**Exercise data**
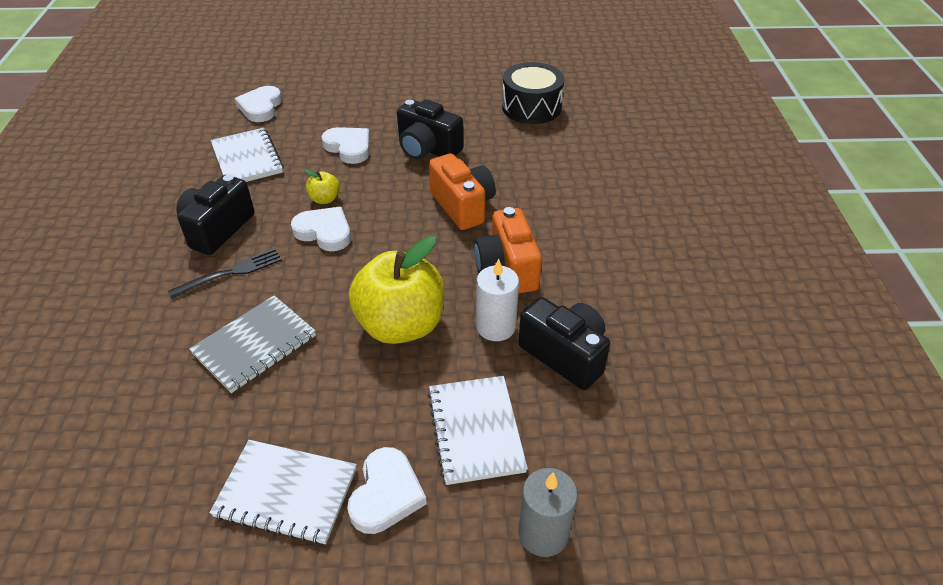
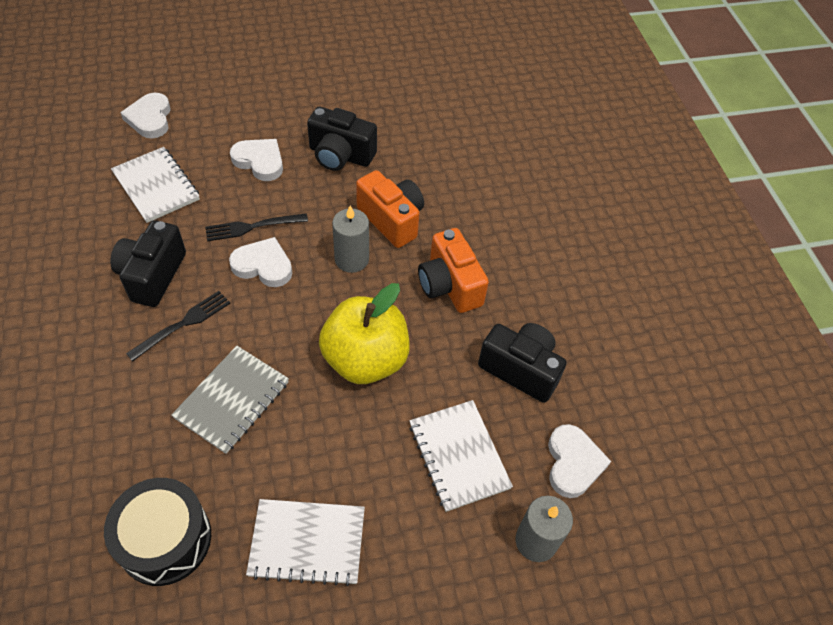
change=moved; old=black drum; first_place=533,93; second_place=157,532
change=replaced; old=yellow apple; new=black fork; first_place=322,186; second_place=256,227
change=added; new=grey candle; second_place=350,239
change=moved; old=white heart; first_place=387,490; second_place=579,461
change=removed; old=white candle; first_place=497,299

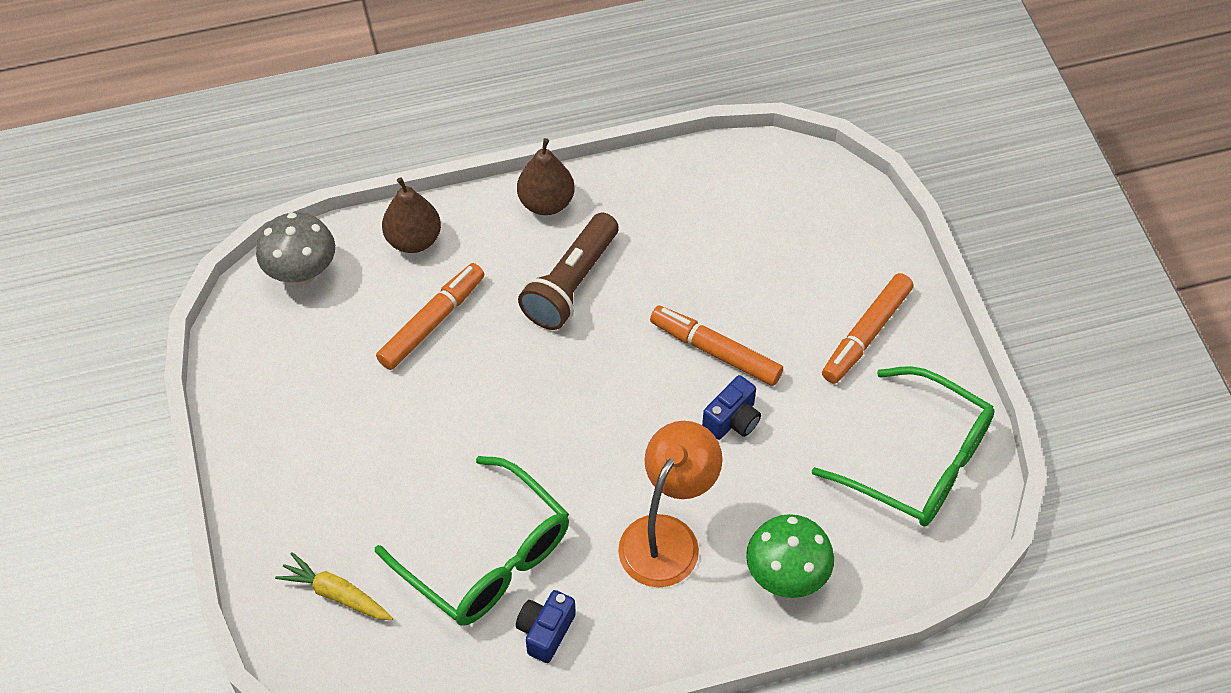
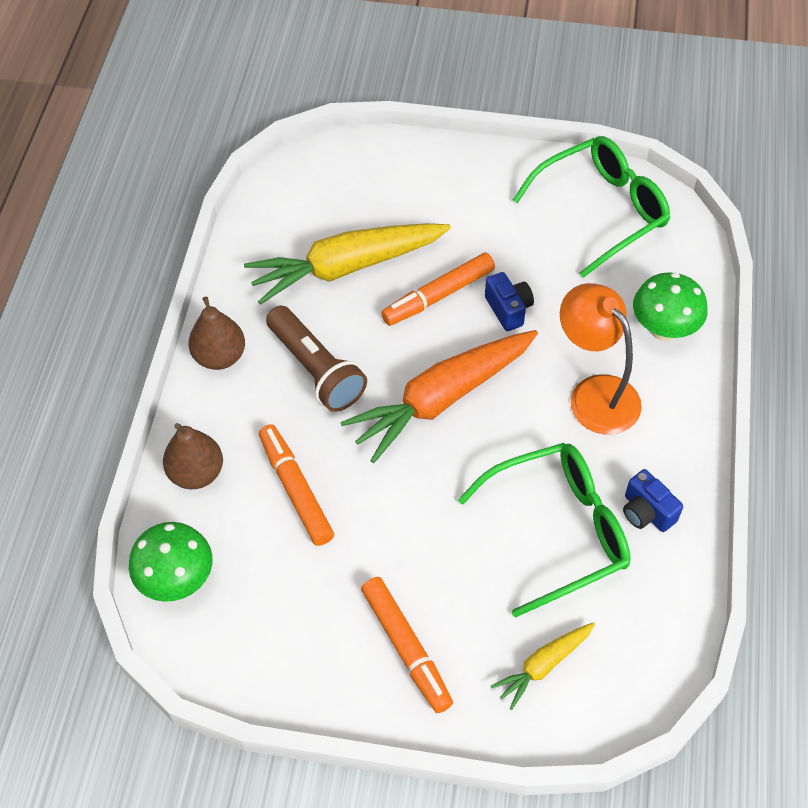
change=recoloured; old=grey mushroom; new=green mushroom; first_place=295,248; second_place=171,562
change=added; new=yellow carrot; second_place=347,264
change=added; new=orange carrot; second_place=439,396
change=moved; old=orange marker; first_place=868,328; second_place=407,645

**Your instructions**
This task asks for the data above repeated exactly, without a single picture.

**Completed task**
change=moved; old=black drum; first_place=533,93; second_place=157,532
change=replaced; old=yellow apple; new=black fork; first_place=322,186; second_place=256,227
change=added; new=grey candle; second_place=350,239
change=moved; old=white heart; first_place=387,490; second_place=579,461
change=removed; old=white candle; first_place=497,299

change=recoloured; old=grey mushroom; new=green mushroom; first_place=295,248; second_place=171,562
change=added; new=yellow carrot; second_place=347,264
change=added; new=orange carrot; second_place=439,396
change=moved; old=orange marker; first_place=868,328; second_place=407,645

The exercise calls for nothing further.